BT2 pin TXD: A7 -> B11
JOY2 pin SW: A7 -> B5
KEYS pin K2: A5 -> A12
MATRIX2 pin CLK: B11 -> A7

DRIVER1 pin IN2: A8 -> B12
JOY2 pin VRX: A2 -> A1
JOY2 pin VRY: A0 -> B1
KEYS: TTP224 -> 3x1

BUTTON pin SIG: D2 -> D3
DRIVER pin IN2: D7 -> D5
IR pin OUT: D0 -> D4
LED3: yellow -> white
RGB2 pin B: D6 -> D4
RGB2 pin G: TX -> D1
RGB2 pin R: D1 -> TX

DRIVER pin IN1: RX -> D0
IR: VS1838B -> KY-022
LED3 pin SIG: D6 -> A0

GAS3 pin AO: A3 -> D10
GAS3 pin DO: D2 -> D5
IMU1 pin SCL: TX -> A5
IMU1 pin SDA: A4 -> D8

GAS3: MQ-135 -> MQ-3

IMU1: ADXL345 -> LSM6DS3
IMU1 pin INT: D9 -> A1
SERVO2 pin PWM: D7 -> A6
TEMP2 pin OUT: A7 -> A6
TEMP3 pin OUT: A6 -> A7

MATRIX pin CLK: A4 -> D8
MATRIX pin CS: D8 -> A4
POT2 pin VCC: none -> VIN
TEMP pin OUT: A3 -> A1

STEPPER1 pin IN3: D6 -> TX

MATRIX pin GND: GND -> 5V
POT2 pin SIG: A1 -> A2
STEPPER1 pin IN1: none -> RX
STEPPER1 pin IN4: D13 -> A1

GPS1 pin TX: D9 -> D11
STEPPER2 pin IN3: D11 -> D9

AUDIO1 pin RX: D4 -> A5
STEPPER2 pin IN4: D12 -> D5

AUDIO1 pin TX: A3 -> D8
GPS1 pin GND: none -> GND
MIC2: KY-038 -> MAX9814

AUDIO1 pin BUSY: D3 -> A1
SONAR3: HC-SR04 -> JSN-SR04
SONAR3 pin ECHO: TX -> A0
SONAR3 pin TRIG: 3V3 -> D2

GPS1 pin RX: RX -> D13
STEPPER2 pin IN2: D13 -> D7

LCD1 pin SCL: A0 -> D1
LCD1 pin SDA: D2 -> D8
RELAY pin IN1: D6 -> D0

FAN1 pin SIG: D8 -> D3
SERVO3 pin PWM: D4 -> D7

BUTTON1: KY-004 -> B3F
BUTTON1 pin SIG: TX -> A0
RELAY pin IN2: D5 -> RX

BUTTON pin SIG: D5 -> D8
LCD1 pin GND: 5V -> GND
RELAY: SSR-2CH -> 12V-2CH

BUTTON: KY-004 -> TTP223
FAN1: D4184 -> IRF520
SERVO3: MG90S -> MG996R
────────────────────────────────────────
* [Work instructions]:
Copy every line of the records word for word.

* [Output for this task]:
BT2 pin TXD: A7 -> B11
JOY2 pin SW: A7 -> B5
KEYS pin K2: A5 -> A12
MATRIX2 pin CLK: B11 -> A7

DRIVER1 pin IN2: A8 -> B12
JOY2 pin VRX: A2 -> A1
JOY2 pin VRY: A0 -> B1
KEYS: TTP224 -> 3x1

BUTTON pin SIG: D2 -> D3
DRIVER pin IN2: D7 -> D5
IR pin OUT: D0 -> D4
LED3: yellow -> white
RGB2 pin B: D6 -> D4
RGB2 pin G: TX -> D1
RGB2 pin R: D1 -> TX

DRIVER pin IN1: RX -> D0
IR: VS1838B -> KY-022
LED3 pin SIG: D6 -> A0

GAS3 pin AO: A3 -> D10
GAS3 pin DO: D2 -> D5
IMU1 pin SCL: TX -> A5
IMU1 pin SDA: A4 -> D8

GAS3: MQ-135 -> MQ-3

IMU1: ADXL345 -> LSM6DS3
IMU1 pin INT: D9 -> A1
SERVO2 pin PWM: D7 -> A6
TEMP2 pin OUT: A7 -> A6
TEMP3 pin OUT: A6 -> A7

MATRIX pin CLK: A4 -> D8
MATRIX pin CS: D8 -> A4
POT2 pin VCC: none -> VIN
TEMP pin OUT: A3 -> A1

STEPPER1 pin IN3: D6 -> TX

MATRIX pin GND: GND -> 5V
POT2 pin SIG: A1 -> A2
STEPPER1 pin IN1: none -> RX
STEPPER1 pin IN4: D13 -> A1

GPS1 pin TX: D9 -> D11
STEPPER2 pin IN3: D11 -> D9

AUDIO1 pin RX: D4 -> A5
STEPPER2 pin IN4: D12 -> D5

AUDIO1 pin TX: A3 -> D8
GPS1 pin GND: none -> GND
MIC2: KY-038 -> MAX9814

AUDIO1 pin BUSY: D3 -> A1
SONAR3: HC-SR04 -> JSN-SR04
SONAR3 pin ECHO: TX -> A0
SONAR3 pin TRIG: 3V3 -> D2

GPS1 pin RX: RX -> D13
STEPPER2 pin IN2: D13 -> D7

LCD1 pin SCL: A0 -> D1
LCD1 pin SDA: D2 -> D8
RELAY pin IN1: D6 -> D0

FAN1 pin SIG: D8 -> D3
SERVO3 pin PWM: D4 -> D7

BUTTON1: KY-004 -> B3F
BUTTON1 pin SIG: TX -> A0
RELAY pin IN2: D5 -> RX

BUTTON pin SIG: D5 -> D8
LCD1 pin GND: 5V -> GND
RELAY: SSR-2CH -> 12V-2CH

BUTTON: KY-004 -> TTP223
FAN1: D4184 -> IRF520
SERVO3: MG90S -> MG996R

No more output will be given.